------ DATA RECORDS ------

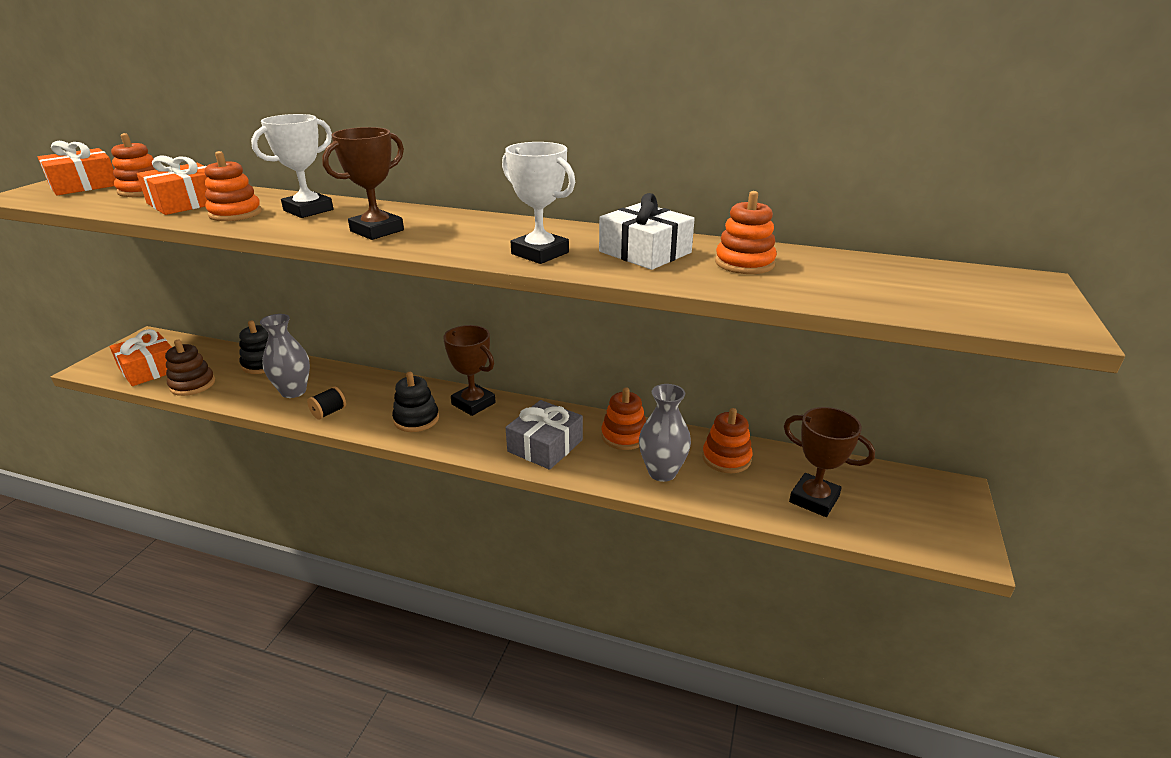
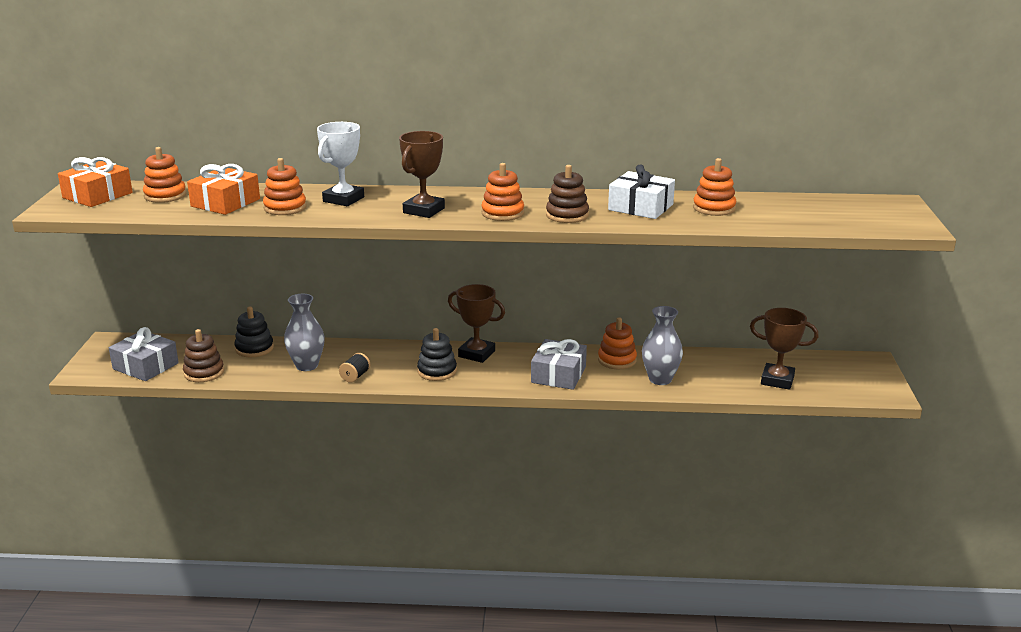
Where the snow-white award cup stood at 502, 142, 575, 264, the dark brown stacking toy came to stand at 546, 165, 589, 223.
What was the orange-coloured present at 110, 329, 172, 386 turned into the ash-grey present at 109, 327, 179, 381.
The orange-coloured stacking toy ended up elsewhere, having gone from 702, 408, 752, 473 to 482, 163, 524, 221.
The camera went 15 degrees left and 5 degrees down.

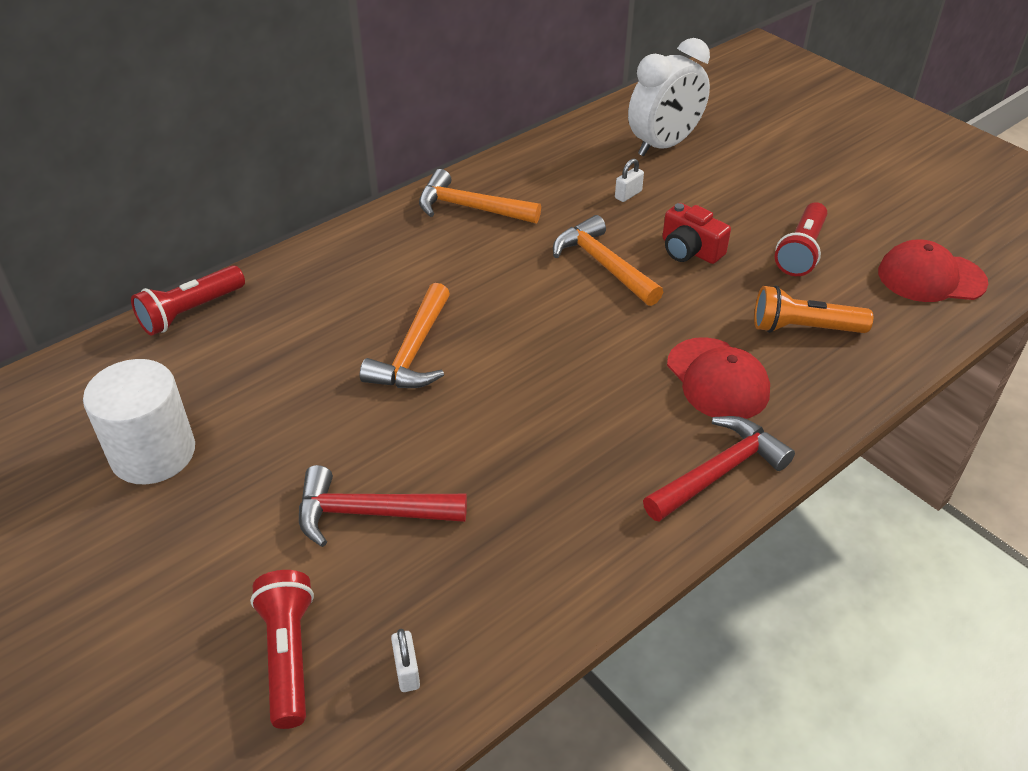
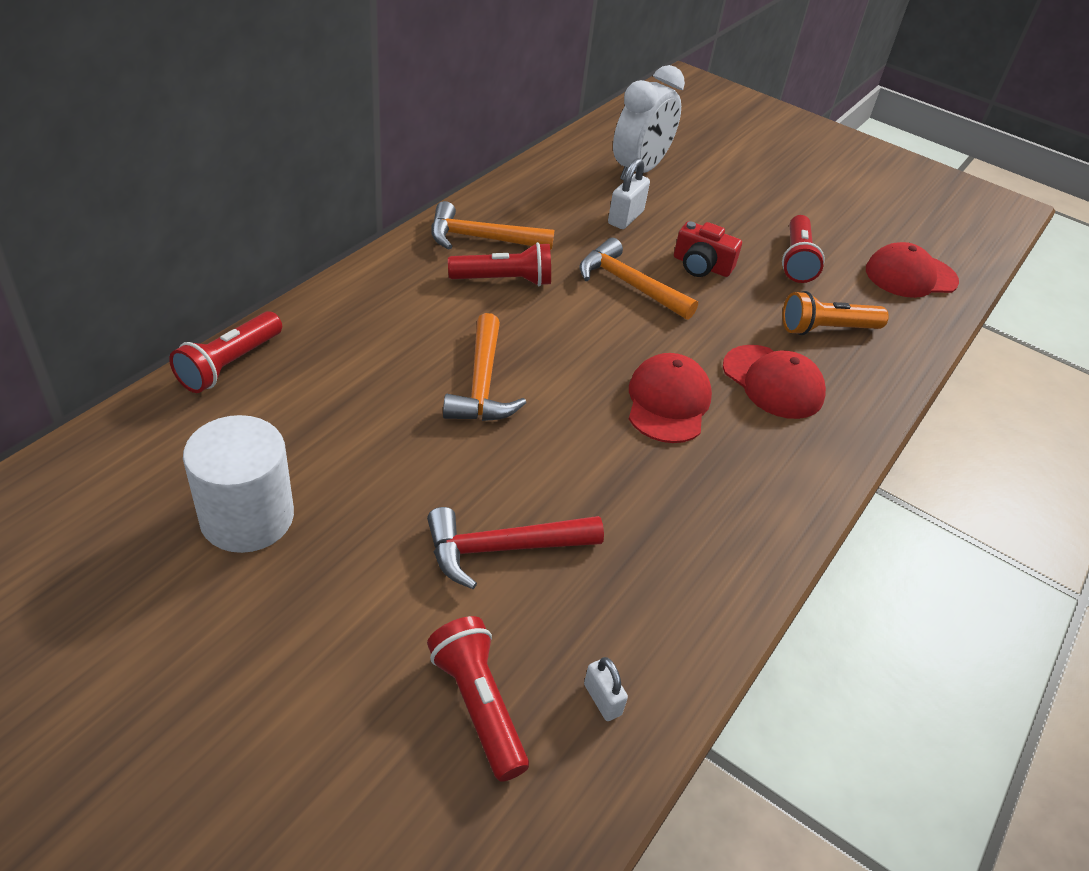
The size of the snow-white small lock at 615, 159, 644, 202 changed by a factor of 1.63.
The second view lost the red carpenter's hammer at 643, 416, 795, 522.
The second view gained the red torch at 448, 242, 551, 286.
The second view gained the red baseball cap at 629, 353, 712, 443.
The camera went 20 degrees left and 0 degrees up.

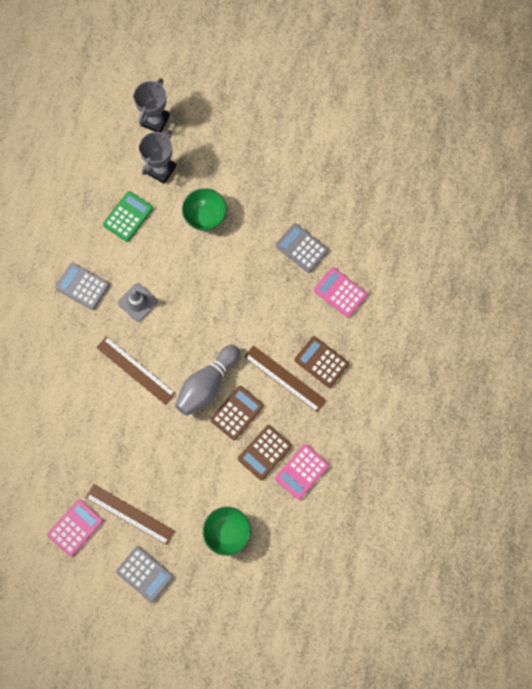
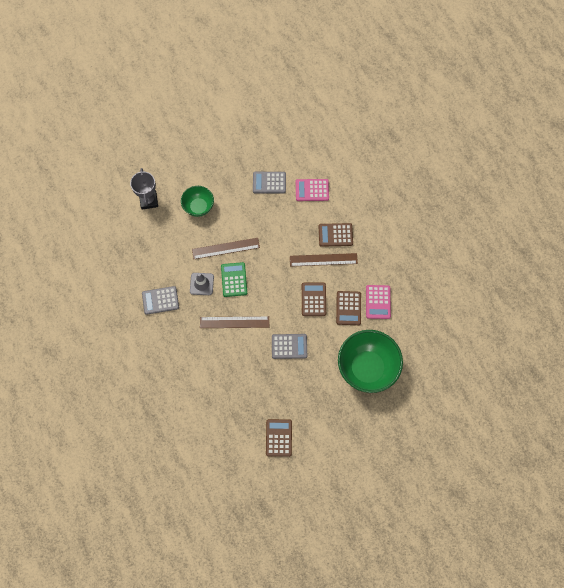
The second view lost the ash-grey award cup at 133, 78, 170, 133.
The leaf-green adding machine ended up elsewhere, having gone from 103, 191, 153, 242 to 221, 262, 247, 297.
The second view lost the ash-grey tenpin at 175, 345, 240, 416.
The dark brown ruler ended up elsewhere, having gone from 85, 484, 175, 545 to 192, 238, 260, 259.
What was the rose-pink adding machine at 47, 499, 103, 557 turned into the dark brown adding machine at 266, 419, 292, 457.
The size of the leaf-green serving bowl at 203, 507, 251, 556 changed by a factor of 1.80.
The ash-grey adding machine ended up elsewhere, having gone from 116, 546, 173, 602 to 272, 334, 307, 359.
The camera went 40 degrees left and 5 degrees down.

------

__WHAT TO WORK ON__: Word for word, restate the lines above from the first through the one that contains "The orange-coloured stacking", and exclude all pictures.

__EXERCISE ANSWER__:
Where the snow-white award cup stood at 502, 142, 575, 264, the dark brown stacking toy came to stand at 546, 165, 589, 223.
What was the orange-coloured present at 110, 329, 172, 386 turned into the ash-grey present at 109, 327, 179, 381.
The orange-coloured stacking toy ended up elsewhere, having gone from 702, 408, 752, 473 to 482, 163, 524, 221.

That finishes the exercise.